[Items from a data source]
##########

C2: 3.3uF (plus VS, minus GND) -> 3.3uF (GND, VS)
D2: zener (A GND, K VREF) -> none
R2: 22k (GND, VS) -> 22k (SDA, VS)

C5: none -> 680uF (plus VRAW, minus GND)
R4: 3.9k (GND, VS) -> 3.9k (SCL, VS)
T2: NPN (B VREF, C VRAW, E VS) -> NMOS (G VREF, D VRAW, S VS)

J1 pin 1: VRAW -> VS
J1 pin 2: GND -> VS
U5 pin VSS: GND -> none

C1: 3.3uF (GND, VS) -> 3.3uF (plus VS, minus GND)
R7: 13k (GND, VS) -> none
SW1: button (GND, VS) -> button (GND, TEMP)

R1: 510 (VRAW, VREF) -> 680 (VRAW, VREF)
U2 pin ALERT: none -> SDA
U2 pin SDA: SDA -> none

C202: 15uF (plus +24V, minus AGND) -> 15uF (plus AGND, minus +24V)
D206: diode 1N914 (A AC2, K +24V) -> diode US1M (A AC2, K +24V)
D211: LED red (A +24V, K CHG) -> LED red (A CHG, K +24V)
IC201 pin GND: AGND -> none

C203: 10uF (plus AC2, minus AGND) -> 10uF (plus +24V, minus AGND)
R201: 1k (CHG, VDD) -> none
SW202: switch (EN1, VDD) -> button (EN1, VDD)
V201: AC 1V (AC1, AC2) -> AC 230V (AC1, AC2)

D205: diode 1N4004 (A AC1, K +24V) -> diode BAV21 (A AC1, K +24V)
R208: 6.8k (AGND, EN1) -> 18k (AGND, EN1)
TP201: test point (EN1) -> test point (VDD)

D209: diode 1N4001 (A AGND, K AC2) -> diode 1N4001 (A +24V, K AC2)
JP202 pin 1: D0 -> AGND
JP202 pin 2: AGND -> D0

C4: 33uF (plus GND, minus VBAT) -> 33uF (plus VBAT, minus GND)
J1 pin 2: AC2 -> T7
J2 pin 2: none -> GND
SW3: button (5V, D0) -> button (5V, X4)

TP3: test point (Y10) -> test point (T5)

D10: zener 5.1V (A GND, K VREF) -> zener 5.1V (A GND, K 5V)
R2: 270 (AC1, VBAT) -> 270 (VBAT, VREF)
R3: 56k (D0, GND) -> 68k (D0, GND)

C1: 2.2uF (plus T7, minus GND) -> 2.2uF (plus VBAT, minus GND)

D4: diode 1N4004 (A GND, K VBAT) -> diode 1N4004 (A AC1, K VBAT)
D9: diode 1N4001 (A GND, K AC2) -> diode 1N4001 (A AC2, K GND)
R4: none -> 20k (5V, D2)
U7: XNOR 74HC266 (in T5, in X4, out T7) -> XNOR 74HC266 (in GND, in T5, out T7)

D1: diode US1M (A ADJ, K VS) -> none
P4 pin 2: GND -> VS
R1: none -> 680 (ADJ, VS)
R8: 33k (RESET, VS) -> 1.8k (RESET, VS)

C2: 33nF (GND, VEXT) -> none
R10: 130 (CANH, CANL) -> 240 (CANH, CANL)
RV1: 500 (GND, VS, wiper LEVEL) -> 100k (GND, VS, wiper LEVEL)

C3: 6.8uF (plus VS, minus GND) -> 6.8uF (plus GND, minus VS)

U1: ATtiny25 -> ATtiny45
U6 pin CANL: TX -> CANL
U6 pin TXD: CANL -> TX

##########

* REQUIREMENT
Among the records above, find each line holding the string "zener" and pull it out.

* YOUR RESPONSE
D2: zener (A GND, K VREF) -> none
D10: zener 5.1V (A GND, K VREF) -> zener 5.1V (A GND, K 5V)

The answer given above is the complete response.